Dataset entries
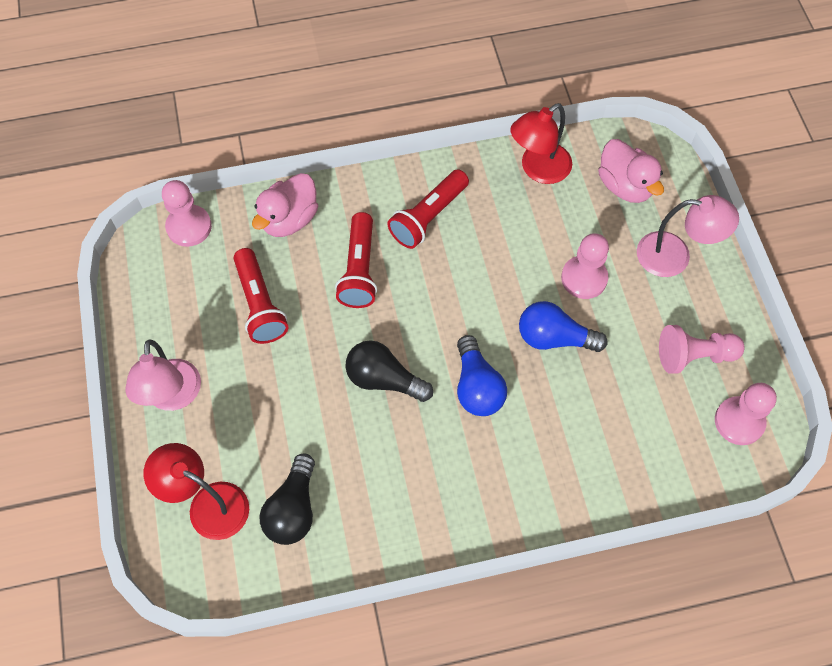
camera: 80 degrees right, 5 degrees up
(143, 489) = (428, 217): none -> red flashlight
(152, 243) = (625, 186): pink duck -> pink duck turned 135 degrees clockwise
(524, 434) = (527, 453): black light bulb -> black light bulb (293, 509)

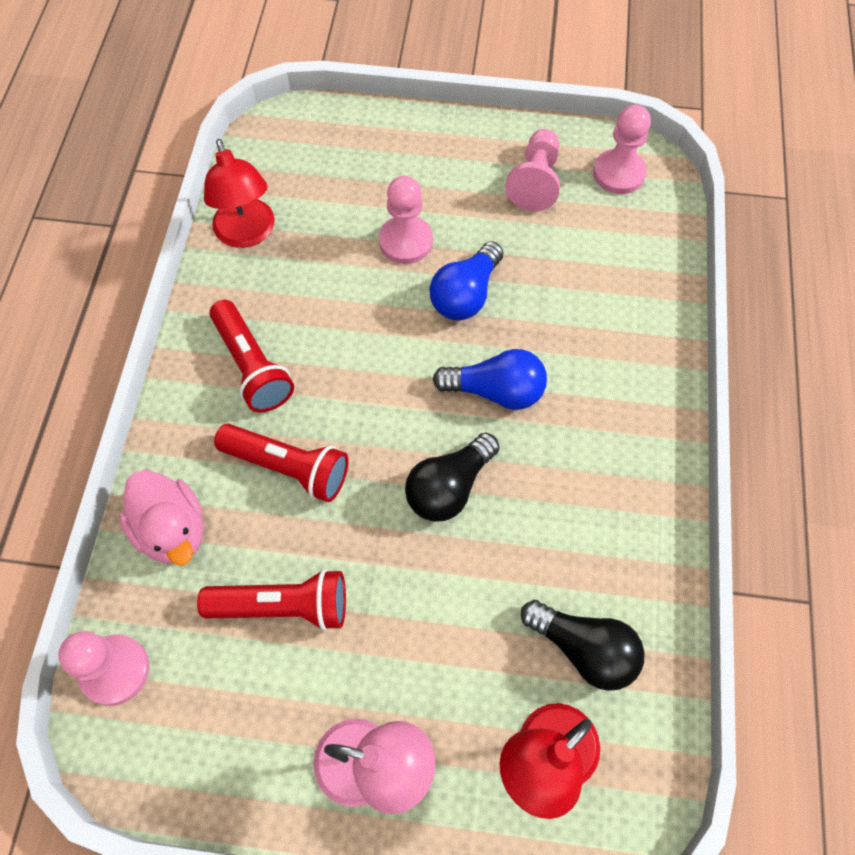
camera: 70 degrees left, 0 degrees up
(625, 186) = (311, 163): pink duck -> none
(675, 256) = (416, 154): pink lamp -> none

▶ What you have to do: Please count the lines above that hold the string "degrees" and reply with the number alone.

▶ Answer to the exercise: 3